:: Instructions for the task ::
Pick out each line of the listing below that contains the word "this", and copy those lines in full.

:: Record set ::
----

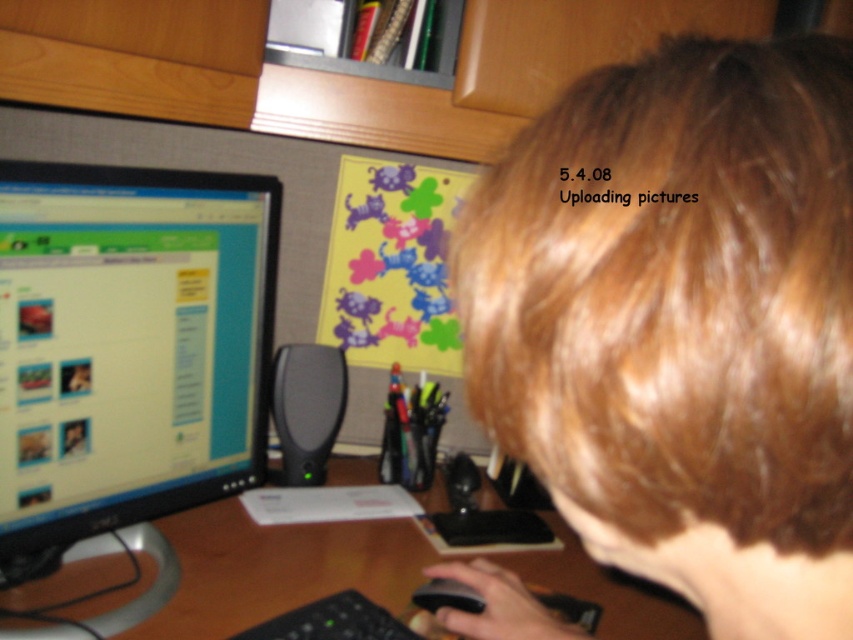
Question: Which object is farther from the camera taking this photo?

Choices:
 (A) black glossy monitor at left
 (B) black plastic mouse at lower center

Answer: (B)

Question: Can you confirm if wooden at center is wider than black plastic mouse at lower center?

Choices:
 (A) yes
 (B) no

Answer: (A)

Question: Which of the following is the farthest from the observer?

Choices:
 (A) black glossy monitor at left
 (B) brown hair at upper right

Answer: (A)

Question: Which is farther from the black plastic mouse at lower center?

Choices:
 (A) brown hair at upper right
 (B) wooden at center

Answer: (A)

Question: Does brown hair at upper right come in front of black glossy monitor at left?

Choices:
 (A) yes
 (B) no

Answer: (A)

Question: Can you confirm if black glossy monitor at left is positioned to the left of black plastic mouse at lower center?

Choices:
 (A) yes
 (B) no

Answer: (A)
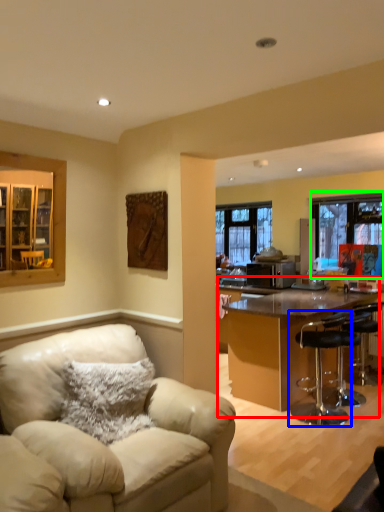
Question: Estimate the real-world distances between objects in this image. Which object is closer to kitchen & dining room table (highlighted by a red box), chair (highlighted by a blue box) or window (highlighted by a green box)?

Choices:
 (A) chair
 (B) window

Answer: (A)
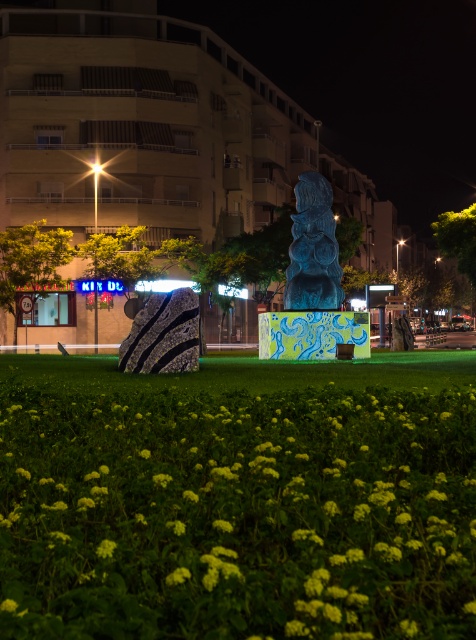
Is blue glossy statue at center taller than green matte flower at lower center?

Yes, blue glossy statue at center is taller than green matte flower at lower center.

Is blue glossy statue at center smaller than green matte flower at lower center?

No, blue glossy statue at center is not smaller than green matte flower at lower center.

At what (x,y) coordinates should I click in order to perform the action: click on blue glossy statue at center. Please return your answer as a coordinate pair (x, y). The width and height of the screenshot is (476, 640). Looking at the image, I should click on (313, 248).

Where is `blue glossy statue at center`? blue glossy statue at center is located at coordinates (313, 248).

In the scene shown: Can you confirm if yellow matte flowers at center is smaller than blue glossy statue at center?

Yes.

Does yellow matte flowers at center appear under blue glossy statue at center?

Indeed, yellow matte flowers at center is positioned under blue glossy statue at center.

What do you see at coordinates (237, 515) in the screenshot? The image size is (476, 640). I see `yellow matte flowers at center` at bounding box center [237, 515].

Find the location of a particular element. The height and width of the screenshot is (640, 476). yellow matte flowers at center is located at coordinates (237, 515).

You are a GUI agent. You are given a task and a screenshot of the screen. Output one action in this format:
    pyautogui.click(x=<x>, y=<y>)
    Task: Click on the yellow matte flowers at center
    The width and height of the screenshot is (476, 640).
    Given the screenshot: What is the action you would take?
    pyautogui.click(x=237, y=515)

From the picture: Can you confirm if yellow matte flowers at center is taller than green matte flower at lower center?

Yes.

Measure the distance between point (376, 582) and camera.

They are 2.24 meters apart.

At what (x,y) coordinates should I click in order to perform the action: click on yellow matte flowers at center. Please return your answer as a coordinate pair (x, y). Image resolution: width=476 pixels, height=640 pixels. Looking at the image, I should click on (237, 515).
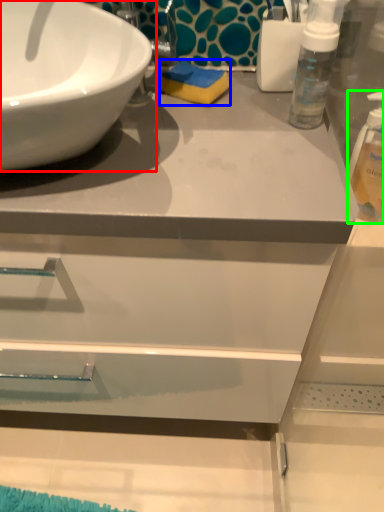
Question: Estimate the real-world distances between objects in this image. Which object is closer to sink (highlighted by a red box), soap (highlighted by a blue box) or cleaning product (highlighted by a green box)?

Choices:
 (A) soap
 (B) cleaning product

Answer: (A)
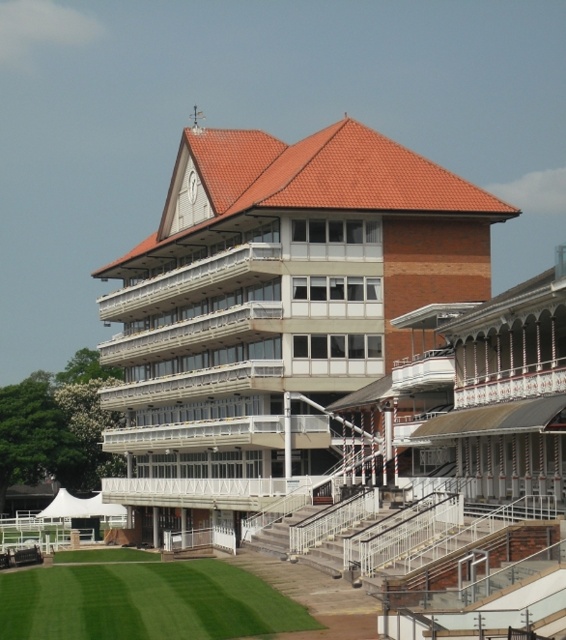
Question: Which object is closer to the camera taking this photo?

Choices:
 (A) brown brick building at center
 (B) green grass at lower left

Answer: (B)

Question: Which of the following is the farthest from the observer?

Choices:
 (A) brown brick building at center
 (B) green grass at lower left

Answer: (A)

Question: From the image, what is the correct spatial relationship of brown brick building at center in relation to green grass at lower left?

Choices:
 (A) above
 (B) below

Answer: (A)

Question: Is brown brick building at center thinner than green grass at lower left?

Choices:
 (A) yes
 (B) no

Answer: (B)

Question: Which point is closer to the camera taking this photo?

Choices:
 (A) (245, 611)
 (B) (310, 429)

Answer: (A)

Question: Does brown brick building at center have a smaller size compared to green grass at lower left?

Choices:
 (A) no
 (B) yes

Answer: (A)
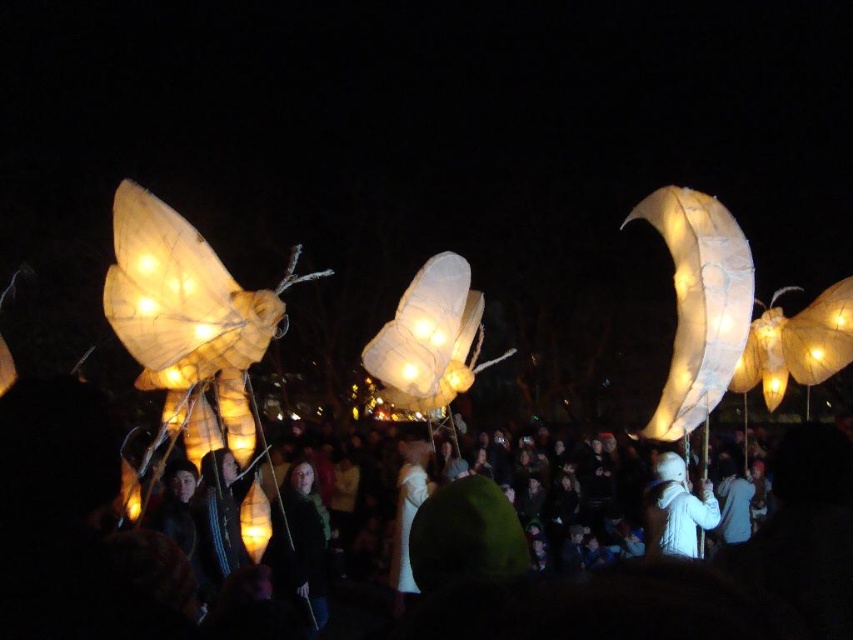
Question: Which object is positioned farthest from the white matte coat at center?

Choices:
 (A) illuminated paper crescent moon at right
 (B) white paper lanterns at center
 (C) illuminated paper lantern at center

Answer: (C)

Question: Which point is farther from the camera taking this photo?

Choices:
 (A) (659, 524)
 (B) (659, 404)
 (C) (379, 365)
 (D) (15, 416)

Answer: (A)

Question: Is illuminated paper crescent moon at right to the right of white matte coat at center from the viewer's perspective?

Choices:
 (A) no
 (B) yes

Answer: (A)

Question: Does illuminated paper crescent moon at right come behind white matte coat at center?

Choices:
 (A) yes
 (B) no

Answer: (B)

Question: Observing the image, what is the correct spatial positioning of illuminated paper crescent moon at right in reference to white matte coat at center?

Choices:
 (A) above
 (B) below

Answer: (A)

Question: Considering the real-world distances, which object is closest to the illuminated paper lantern at center?

Choices:
 (A) white matte coat at center
 (B) white paper lanterns at center

Answer: (B)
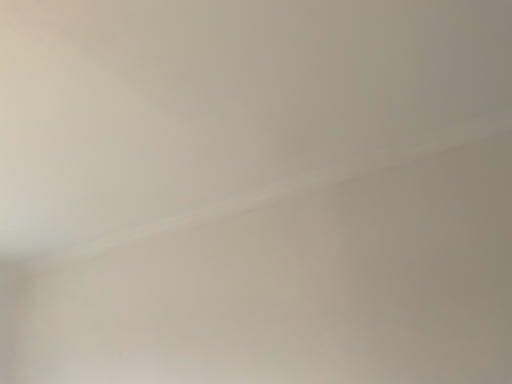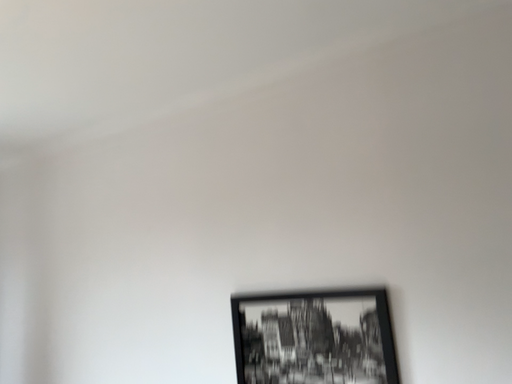
Question: How did the camera likely rotate when shooting the video?

Choices:
 (A) rotated downward
 (B) rotated upward

Answer: (A)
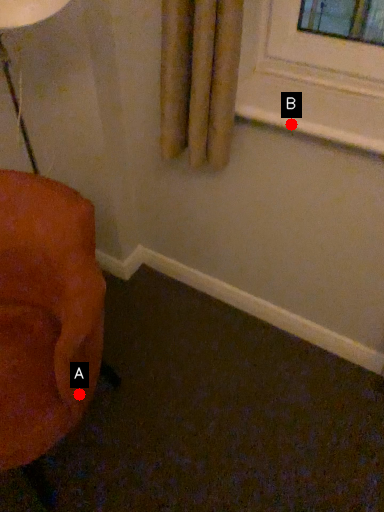
Question: Two points are circled on the image, labeled by A and B beside each circle. Which point is closer to the camera?

Choices:
 (A) A is closer
 (B) B is closer

Answer: (A)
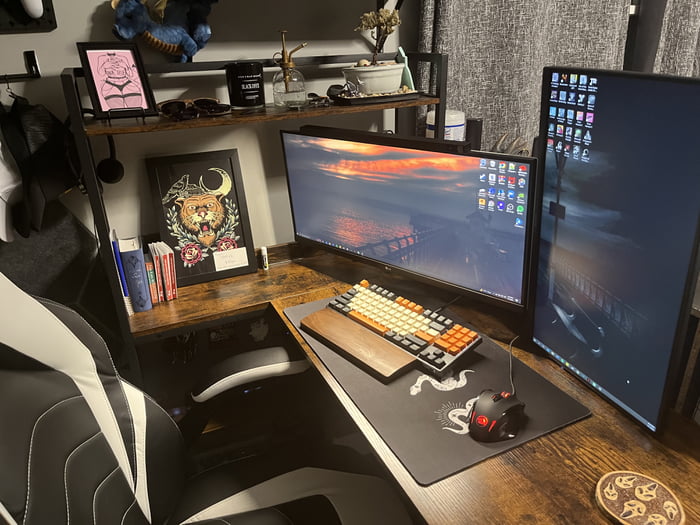
Where is `computer desk chair`? computer desk chair is located at coordinates (218, 506).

----

:: Exercise output ::
Question: Which object is farther from the camera taking this photo?
Question: Estimate the real-world distances between objects in this image. Which object is closer to kitchen & dining room table (highlighted by a red box), chair (highlighted by a blue box) or window (highlighted by a green box)?
You are a GUI agent. You are given a task and a screenshot of the screen. Output one action in this format:
Question: Estimate the real-world distances between objects in this image. Which object is closer to sink (highlighted by a red box), soap (highlighted by a blue box) or cleaning product (highlighted by a green box)?
Question: Which object is closer to the camera taking this photo?
Question: Which point is closer to the camera taking this photo?
Question: Which point is farther from the camera taking this photo?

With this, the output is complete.